#### Data records ####

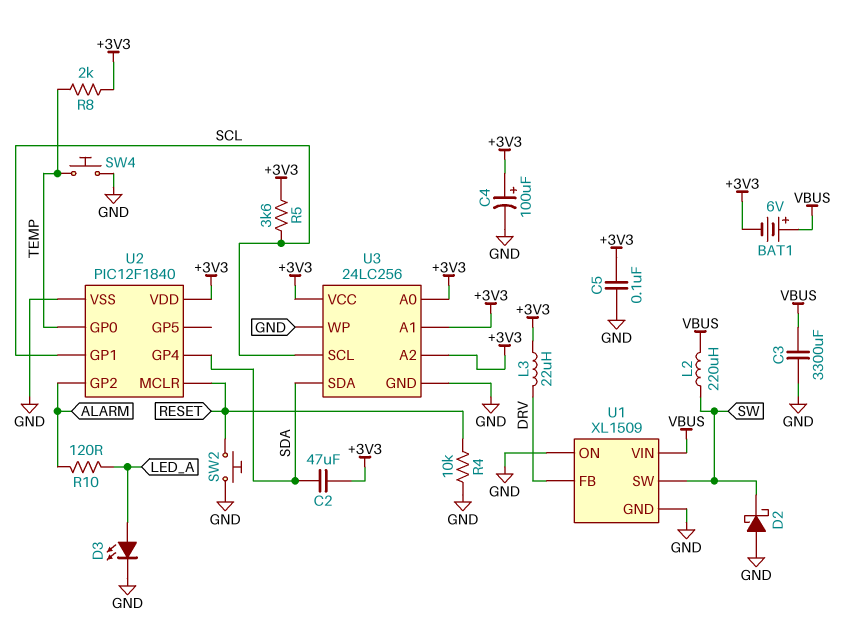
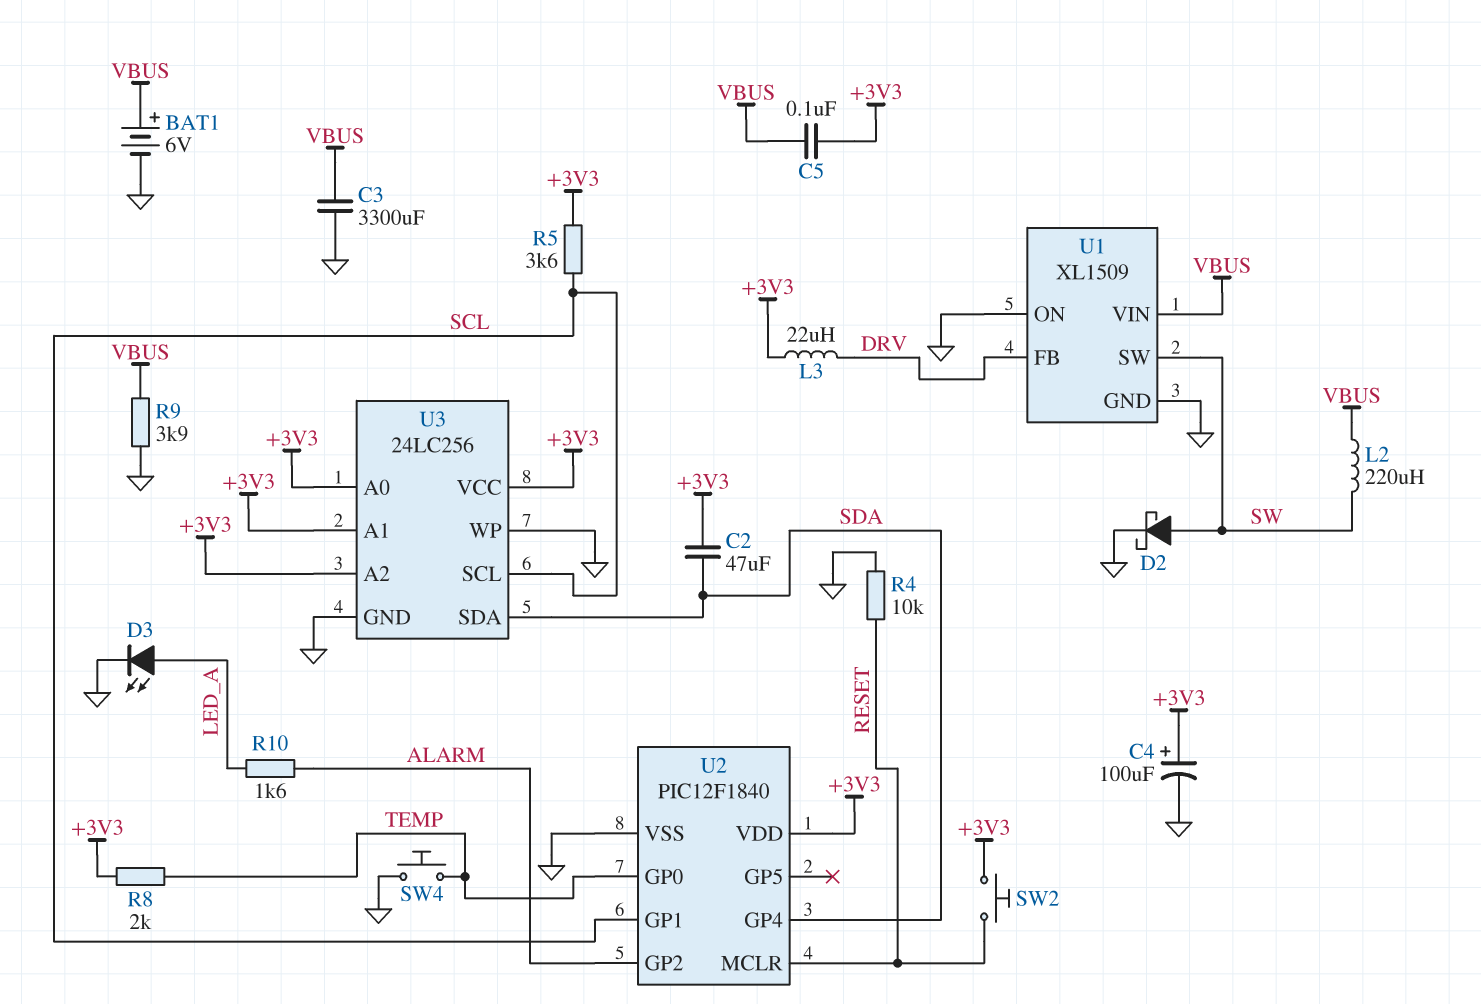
BAT1: 6V (plus VBUS, minus +3V3) -> 6V (plus VBUS, minus GND)
C5: 100nF (+3V3, GND) -> 100nF (+3V3, VBUS)
D2: schottky (A GND, K SW) -> schottky (A SW, K GND)
R9: none -> 3.9k (GND, VBUS)
R10: 120 (ALARM, LED_A) -> 1.6k (ALARM, LED_A)
SW2: button (GND, RESET) -> button (+3V3, RESET)

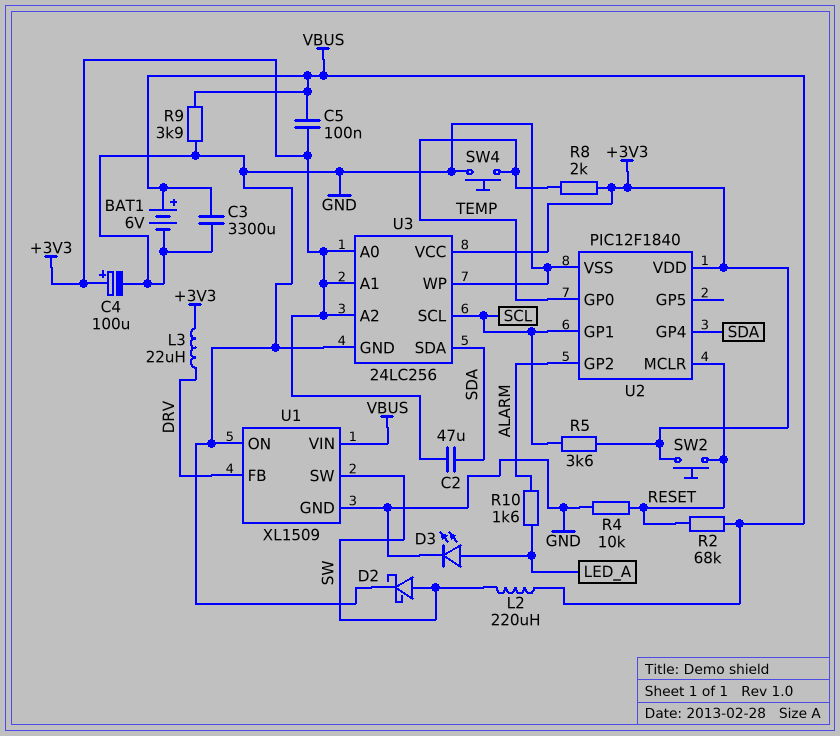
R2: none -> 68k (RESET, VBUS)

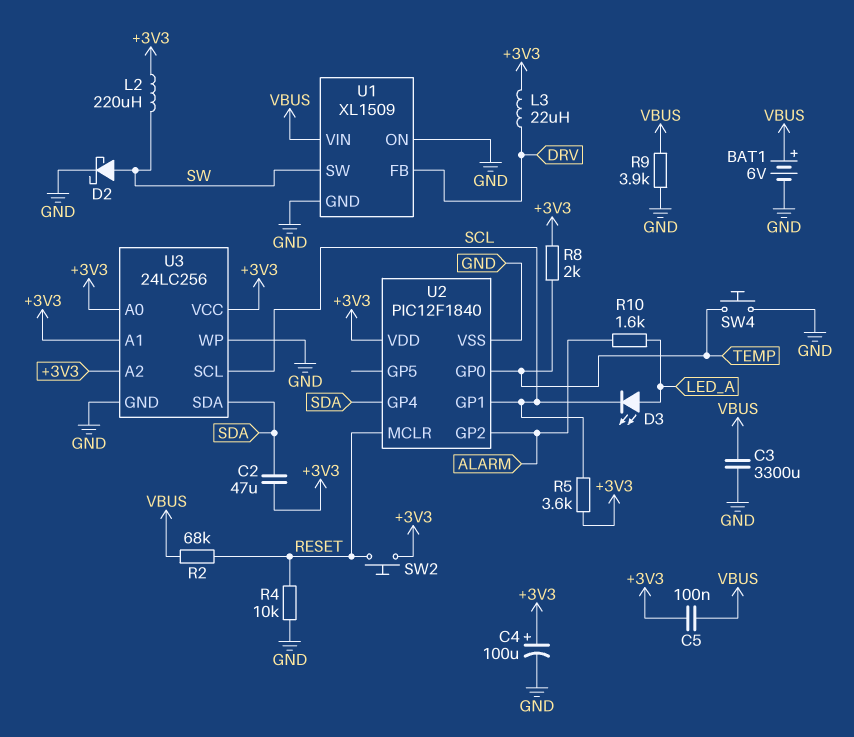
D3: LED (A LED_A, K GND) -> LED (A LED_A, K SCL)
L2: 220uH (SW, VBUS) -> 220uH (+3V3, SW)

####

**Work order**
Repeat exactly the lines above, from the line containing "R9: none -> 3.9k (GND, VBUS)" through the last line of the records, inclusive; omit any pictures.

**Result of the task**
R9: none -> 3.9k (GND, VBUS)
R10: 120 (ALARM, LED_A) -> 1.6k (ALARM, LED_A)
SW2: button (GND, RESET) -> button (+3V3, RESET)

R2: none -> 68k (RESET, VBUS)

D3: LED (A LED_A, K GND) -> LED (A LED_A, K SCL)
L2: 220uH (SW, VBUS) -> 220uH (+3V3, SW)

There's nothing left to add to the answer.